● Work item: Check each line of the data for "purple" and select those that have it.

Items from a data source:
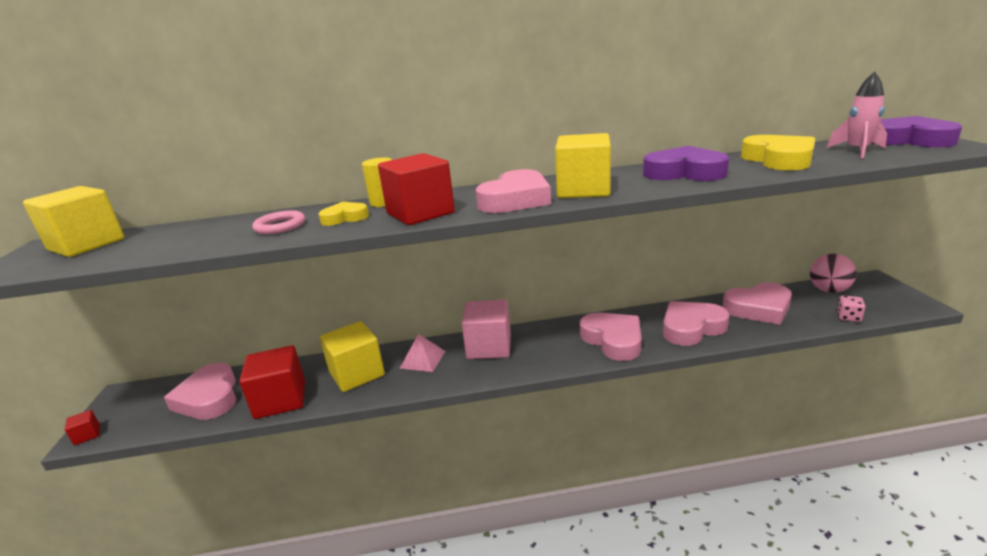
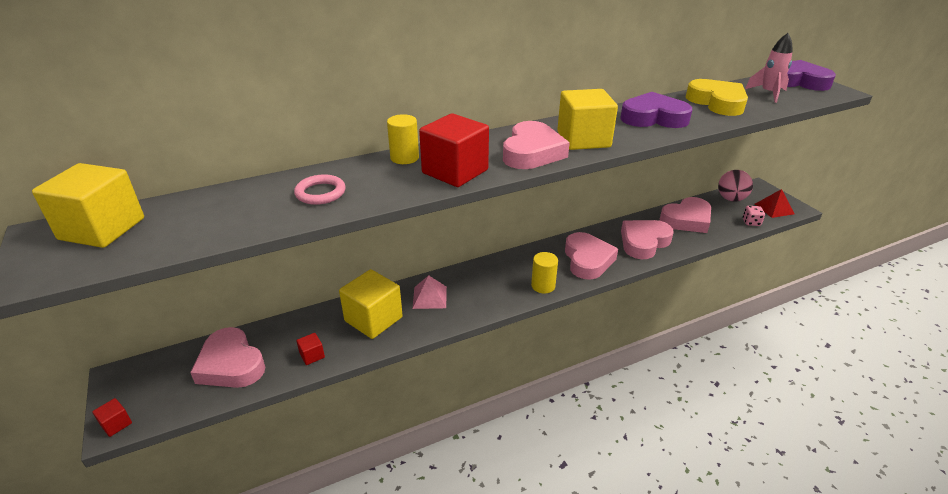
camera: 20 degrees left, 10 degrees up
(280, 400) = (312, 355): red cube -> red cube, size x0.43
(345, 218) = (382, 179): yellow heart -> none
(489, 347) = (484, 278): pink cube -> none
(548, 361) = (543, 286): none -> yellow cylinder
(613, 340) = (587, 260): pink heart -> pink heart turned 45 degrees clockwise
(888, 304) = (774, 209): none -> red pyramid

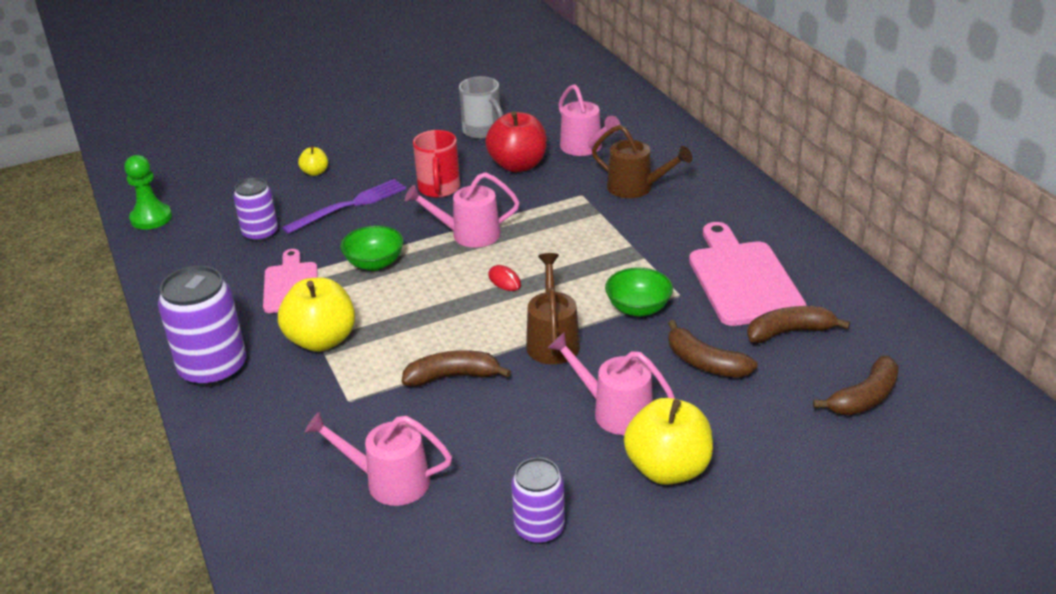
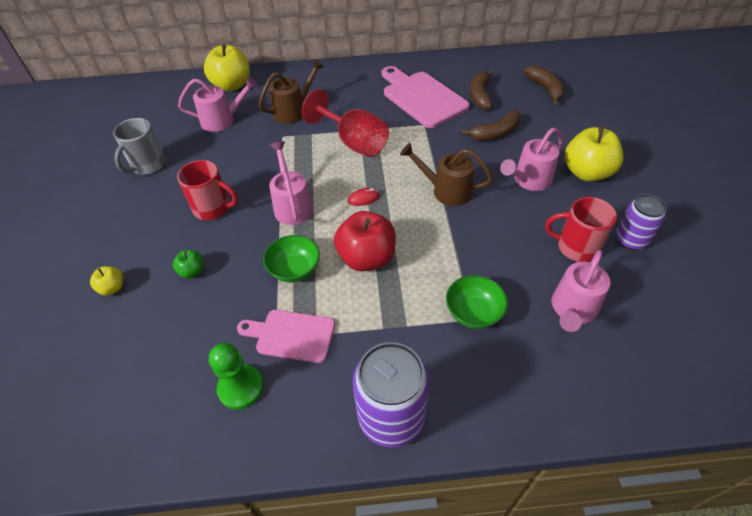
camera: 70 degrees left, 15 degrees up
(151, 218) = (77, 455): green pawn -> green pawn (241, 388)
(260, 234) = (189, 349): purple can -> none
(321, 340) = (385, 324): yellow apple -> yellow apple (232, 85)
(349, 206) = (192, 271): purple fork -> green apple
(453, 377) = (466, 250): brown banana -> none
(468, 235) = (292, 205): pink watering can -> pink watering can turned 150 degrees clockwise
(483, 131) = (148, 165): grey mug -> grey mug turned 135 degrees clockwise
(500, 473) = (576, 247): none -> red mug
(518, 165) = (216, 158): red apple -> red apple (366, 258)
(603, 247) = (353, 142): none -> red goblet
(638, 308) = (429, 144): green bowl -> green bowl (473, 313)
(742, 279) = (421, 97): pink cutting board -> pink cutting board turned 45 degrees clockwise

● Result of the task:
(260, 234) = (189, 349): purple can -> none
(349, 206) = (192, 271): purple fork -> green apple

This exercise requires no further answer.